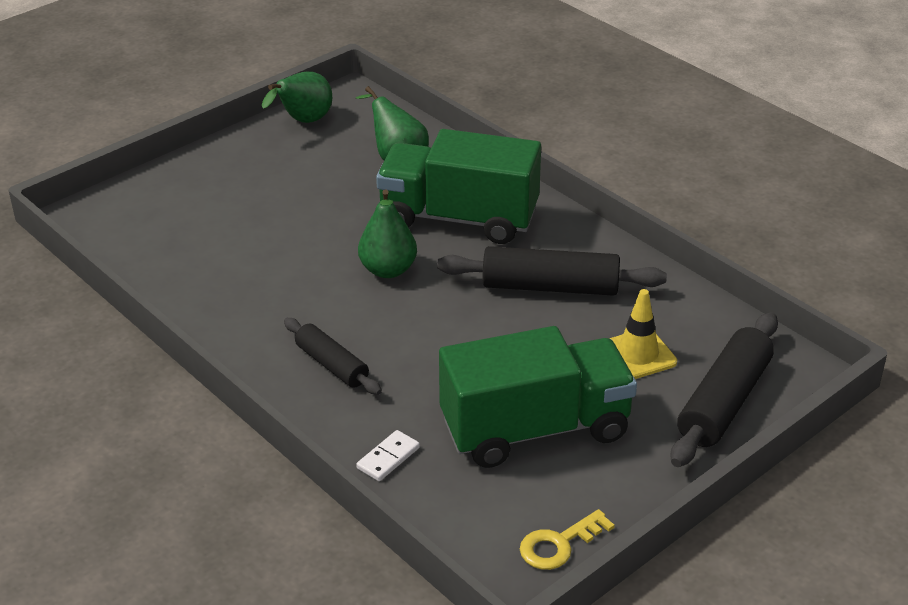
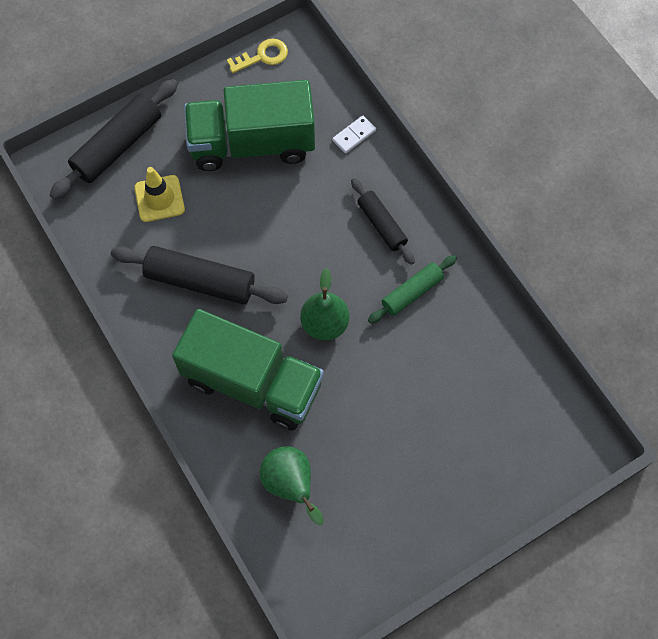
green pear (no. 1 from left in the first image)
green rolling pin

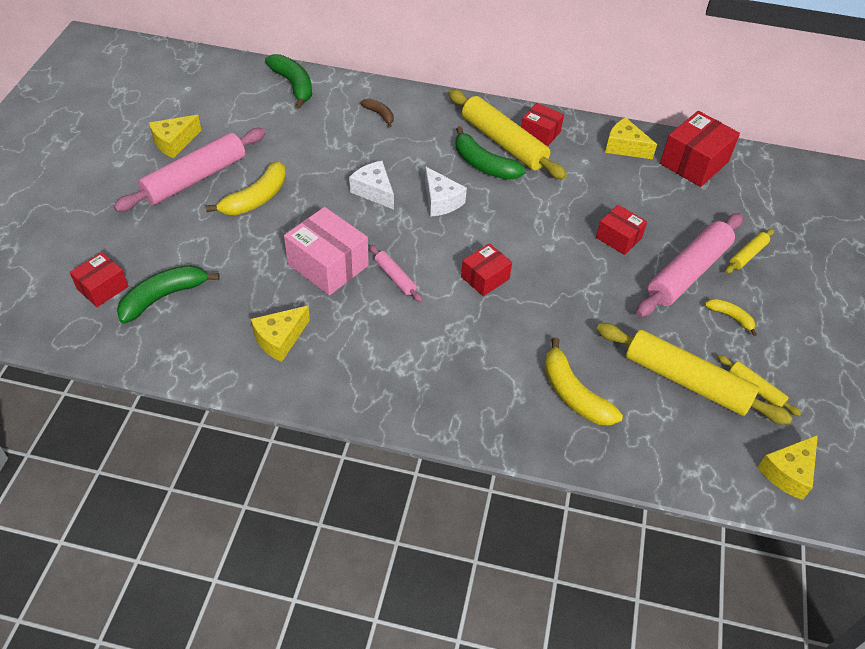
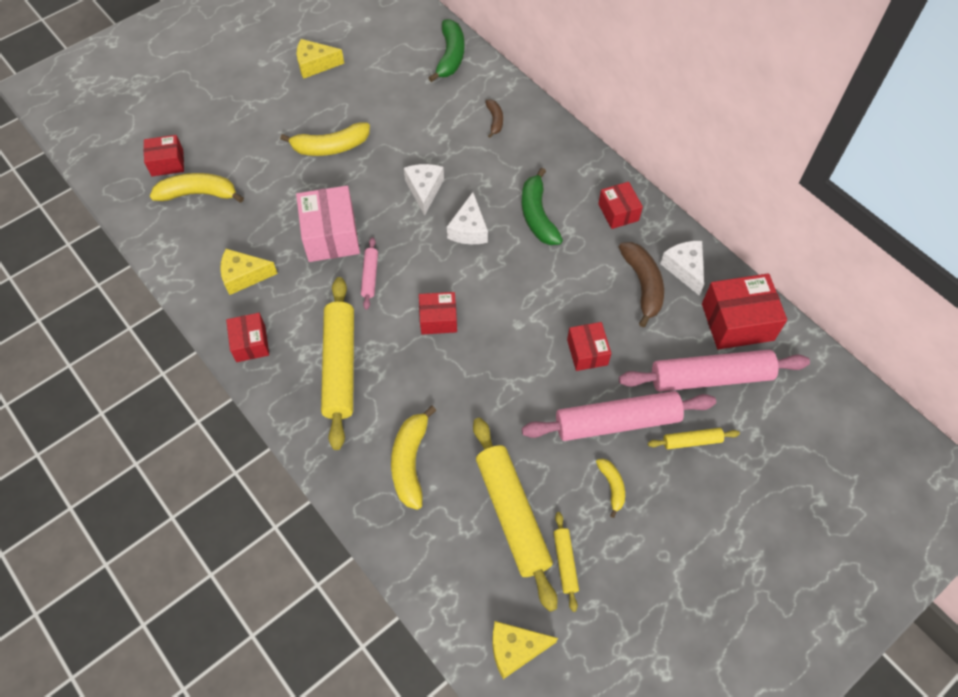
pink rolling pin (no. 3 from left)
yellow banana (no. 1 from left)
yellow rolling pin (no. 1 from left)
white cheese (no. 3 from left)
red box (no. 2 from left)
brown banana (no. 2 from left)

### What this task involves
Your copy must match the records above word for word and contain no pictures.

### Response area
green pear (no. 1 from left in the first image)
green rolling pin

pink rolling pin (no. 3 from left)
yellow banana (no. 1 from left)
yellow rolling pin (no. 1 from left)
white cheese (no. 3 from left)
red box (no. 2 from left)
brown banana (no. 2 from left)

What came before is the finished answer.